TASK ITEM: Return all the lines below in which the string "left" appears.

□ □ □ □ □

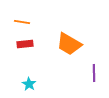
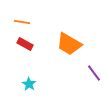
red rectangle: rotated 35 degrees clockwise
purple line: rotated 36 degrees counterclockwise
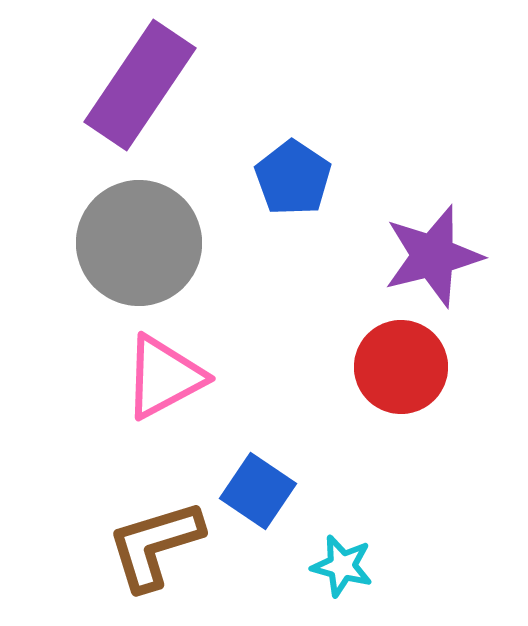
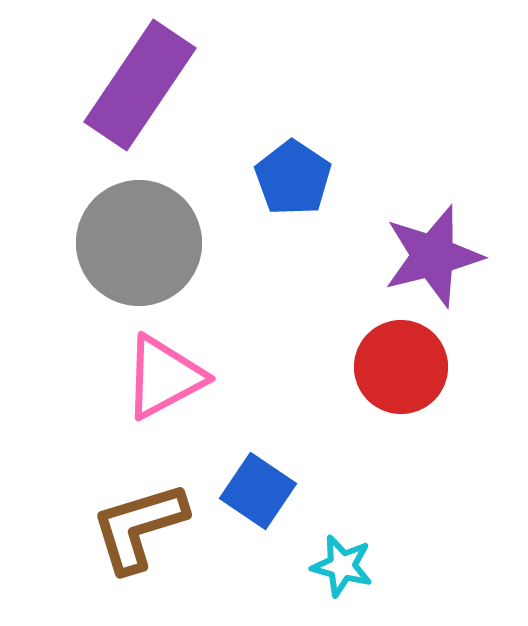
brown L-shape: moved 16 px left, 18 px up
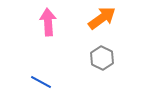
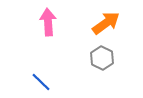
orange arrow: moved 4 px right, 5 px down
blue line: rotated 15 degrees clockwise
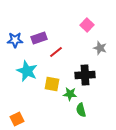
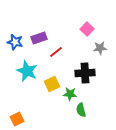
pink square: moved 4 px down
blue star: moved 2 px down; rotated 14 degrees clockwise
gray star: rotated 24 degrees counterclockwise
black cross: moved 2 px up
yellow square: rotated 35 degrees counterclockwise
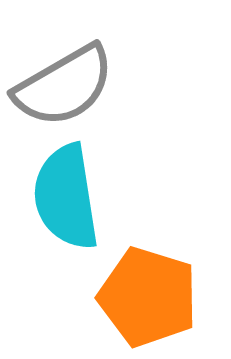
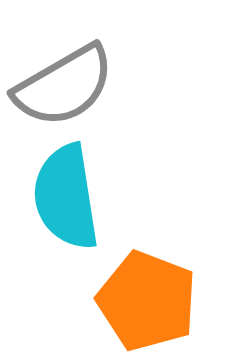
orange pentagon: moved 1 px left, 4 px down; rotated 4 degrees clockwise
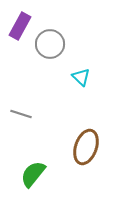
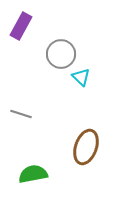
purple rectangle: moved 1 px right
gray circle: moved 11 px right, 10 px down
green semicircle: rotated 40 degrees clockwise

□ □ □ □ □

EXERCISE OUTPUT:
brown L-shape: moved 16 px left, 18 px up
orange pentagon: moved 1 px left, 4 px down; rotated 4 degrees clockwise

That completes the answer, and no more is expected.